• [The problem]:
Transcribe the data in full, keeping each line exactly as it appears.

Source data
□ □ □

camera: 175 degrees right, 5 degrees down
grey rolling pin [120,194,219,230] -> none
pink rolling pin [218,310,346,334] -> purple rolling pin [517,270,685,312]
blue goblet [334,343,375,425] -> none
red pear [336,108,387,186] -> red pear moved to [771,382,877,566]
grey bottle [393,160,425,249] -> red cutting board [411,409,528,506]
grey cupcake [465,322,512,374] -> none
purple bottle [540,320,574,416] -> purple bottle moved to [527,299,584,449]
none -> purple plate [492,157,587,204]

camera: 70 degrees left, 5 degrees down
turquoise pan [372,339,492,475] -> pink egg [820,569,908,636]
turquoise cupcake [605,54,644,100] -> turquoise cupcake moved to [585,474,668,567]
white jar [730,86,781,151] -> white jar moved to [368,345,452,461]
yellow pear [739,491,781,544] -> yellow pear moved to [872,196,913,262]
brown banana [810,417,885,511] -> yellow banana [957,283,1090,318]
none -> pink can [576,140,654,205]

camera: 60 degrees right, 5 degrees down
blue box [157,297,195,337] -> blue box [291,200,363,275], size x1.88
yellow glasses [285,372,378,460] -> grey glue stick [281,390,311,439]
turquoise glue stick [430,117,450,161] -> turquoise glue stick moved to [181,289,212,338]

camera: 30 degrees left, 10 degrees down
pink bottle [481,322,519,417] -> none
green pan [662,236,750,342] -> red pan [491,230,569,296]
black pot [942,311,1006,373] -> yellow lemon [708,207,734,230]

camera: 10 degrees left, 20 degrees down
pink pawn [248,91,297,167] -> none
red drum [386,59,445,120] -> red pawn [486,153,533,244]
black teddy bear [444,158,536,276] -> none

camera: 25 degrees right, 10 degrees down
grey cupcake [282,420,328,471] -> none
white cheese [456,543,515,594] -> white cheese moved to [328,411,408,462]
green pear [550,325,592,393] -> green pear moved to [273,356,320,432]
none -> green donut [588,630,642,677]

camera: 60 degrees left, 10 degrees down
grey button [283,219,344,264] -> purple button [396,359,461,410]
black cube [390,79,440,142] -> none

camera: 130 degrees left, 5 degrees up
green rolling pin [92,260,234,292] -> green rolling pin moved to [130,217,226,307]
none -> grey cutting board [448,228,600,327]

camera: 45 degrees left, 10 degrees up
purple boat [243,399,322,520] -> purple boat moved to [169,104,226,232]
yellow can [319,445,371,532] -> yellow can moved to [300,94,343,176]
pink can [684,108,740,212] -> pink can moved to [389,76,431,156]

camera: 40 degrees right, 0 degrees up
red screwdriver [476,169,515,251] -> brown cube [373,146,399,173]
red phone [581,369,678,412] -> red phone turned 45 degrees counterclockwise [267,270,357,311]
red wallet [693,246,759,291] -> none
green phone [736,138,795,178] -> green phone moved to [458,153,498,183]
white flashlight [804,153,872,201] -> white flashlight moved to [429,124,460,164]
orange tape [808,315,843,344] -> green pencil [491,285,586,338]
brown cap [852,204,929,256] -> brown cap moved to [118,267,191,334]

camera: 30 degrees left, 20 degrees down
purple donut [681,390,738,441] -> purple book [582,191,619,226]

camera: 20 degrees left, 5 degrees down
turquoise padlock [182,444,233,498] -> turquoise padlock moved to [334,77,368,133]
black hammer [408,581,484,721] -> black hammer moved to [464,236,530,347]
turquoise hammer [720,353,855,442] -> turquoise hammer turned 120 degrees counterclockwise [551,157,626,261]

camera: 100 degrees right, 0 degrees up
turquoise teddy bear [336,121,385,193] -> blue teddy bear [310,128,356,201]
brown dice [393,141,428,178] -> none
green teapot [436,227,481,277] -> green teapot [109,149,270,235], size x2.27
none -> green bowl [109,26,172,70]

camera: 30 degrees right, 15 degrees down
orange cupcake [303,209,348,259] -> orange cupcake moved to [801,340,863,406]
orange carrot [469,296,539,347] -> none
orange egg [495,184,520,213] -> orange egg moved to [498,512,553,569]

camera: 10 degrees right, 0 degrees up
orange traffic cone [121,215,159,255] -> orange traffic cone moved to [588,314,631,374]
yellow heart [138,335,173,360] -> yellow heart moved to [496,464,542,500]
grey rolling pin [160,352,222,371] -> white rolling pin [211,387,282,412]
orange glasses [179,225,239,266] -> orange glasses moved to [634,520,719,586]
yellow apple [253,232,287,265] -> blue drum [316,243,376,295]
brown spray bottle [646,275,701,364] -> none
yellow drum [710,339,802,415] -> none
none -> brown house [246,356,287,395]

□ □ □

• [Exercise result]:
camera: 175 degrees right, 5 degrees down
grey rolling pin [120,194,219,230] -> none
pink rolling pin [218,310,346,334] -> purple rolling pin [517,270,685,312]
blue goblet [334,343,375,425] -> none
red pear [336,108,387,186] -> red pear moved to [771,382,877,566]
grey bottle [393,160,425,249] -> red cutting board [411,409,528,506]
grey cupcake [465,322,512,374] -> none
purple bottle [540,320,574,416] -> purple bottle moved to [527,299,584,449]
none -> purple plate [492,157,587,204]

camera: 70 degrees left, 5 degrees down
turquoise pan [372,339,492,475] -> pink egg [820,569,908,636]
turquoise cupcake [605,54,644,100] -> turquoise cupcake moved to [585,474,668,567]
white jar [730,86,781,151] -> white jar moved to [368,345,452,461]
yellow pear [739,491,781,544] -> yellow pear moved to [872,196,913,262]
brown banana [810,417,885,511] -> yellow banana [957,283,1090,318]
none -> pink can [576,140,654,205]

camera: 60 degrees right, 5 degrees down
blue box [157,297,195,337] -> blue box [291,200,363,275], size x1.88
yellow glasses [285,372,378,460] -> grey glue stick [281,390,311,439]
turquoise glue stick [430,117,450,161] -> turquoise glue stick moved to [181,289,212,338]

camera: 30 degrees left, 10 degrees down
pink bottle [481,322,519,417] -> none
green pan [662,236,750,342] -> red pan [491,230,569,296]
black pot [942,311,1006,373] -> yellow lemon [708,207,734,230]

camera: 10 degrees left, 20 degrees down
pink pawn [248,91,297,167] -> none
red drum [386,59,445,120] -> red pawn [486,153,533,244]
black teddy bear [444,158,536,276] -> none

camera: 25 degrees right, 10 degrees down
grey cupcake [282,420,328,471] -> none
white cheese [456,543,515,594] -> white cheese moved to [328,411,408,462]
green pear [550,325,592,393] -> green pear moved to [273,356,320,432]
none -> green donut [588,630,642,677]

camera: 60 degrees left, 10 degrees down
grey button [283,219,344,264] -> purple button [396,359,461,410]
black cube [390,79,440,142] -> none

camera: 130 degrees left, 5 degrees up
green rolling pin [92,260,234,292] -> green rolling pin moved to [130,217,226,307]
none -> grey cutting board [448,228,600,327]

camera: 45 degrees left, 10 degrees up
purple boat [243,399,322,520] -> purple boat moved to [169,104,226,232]
yellow can [319,445,371,532] -> yellow can moved to [300,94,343,176]
pink can [684,108,740,212] -> pink can moved to [389,76,431,156]

camera: 40 degrees right, 0 degrees up
red screwdriver [476,169,515,251] -> brown cube [373,146,399,173]
red phone [581,369,678,412] -> red phone turned 45 degrees counterclockwise [267,270,357,311]
red wallet [693,246,759,291] -> none
green phone [736,138,795,178] -> green phone moved to [458,153,498,183]
white flashlight [804,153,872,201] -> white flashlight moved to [429,124,460,164]
orange tape [808,315,843,344] -> green pencil [491,285,586,338]
brown cap [852,204,929,256] -> brown cap moved to [118,267,191,334]

camera: 30 degrees left, 20 degrees down
purple donut [681,390,738,441] -> purple book [582,191,619,226]

camera: 20 degrees left, 5 degrees down
turquoise padlock [182,444,233,498] -> turquoise padlock moved to [334,77,368,133]
black hammer [408,581,484,721] -> black hammer moved to [464,236,530,347]
turquoise hammer [720,353,855,442] -> turquoise hammer turned 120 degrees counterclockwise [551,157,626,261]

camera: 100 degrees right, 0 degrees up
turquoise teddy bear [336,121,385,193] -> blue teddy bear [310,128,356,201]
brown dice [393,141,428,178] -> none
green teapot [436,227,481,277] -> green teapot [109,149,270,235], size x2.27
none -> green bowl [109,26,172,70]

camera: 30 degrees right, 15 degrees down
orange cupcake [303,209,348,259] -> orange cupcake moved to [801,340,863,406]
orange carrot [469,296,539,347] -> none
orange egg [495,184,520,213] -> orange egg moved to [498,512,553,569]

camera: 10 degrees right, 0 degrees up
orange traffic cone [121,215,159,255] -> orange traffic cone moved to [588,314,631,374]
yellow heart [138,335,173,360] -> yellow heart moved to [496,464,542,500]
grey rolling pin [160,352,222,371] -> white rolling pin [211,387,282,412]
orange glasses [179,225,239,266] -> orange glasses moved to [634,520,719,586]
yellow apple [253,232,287,265] -> blue drum [316,243,376,295]
brown spray bottle [646,275,701,364] -> none
yellow drum [710,339,802,415] -> none
none -> brown house [246,356,287,395]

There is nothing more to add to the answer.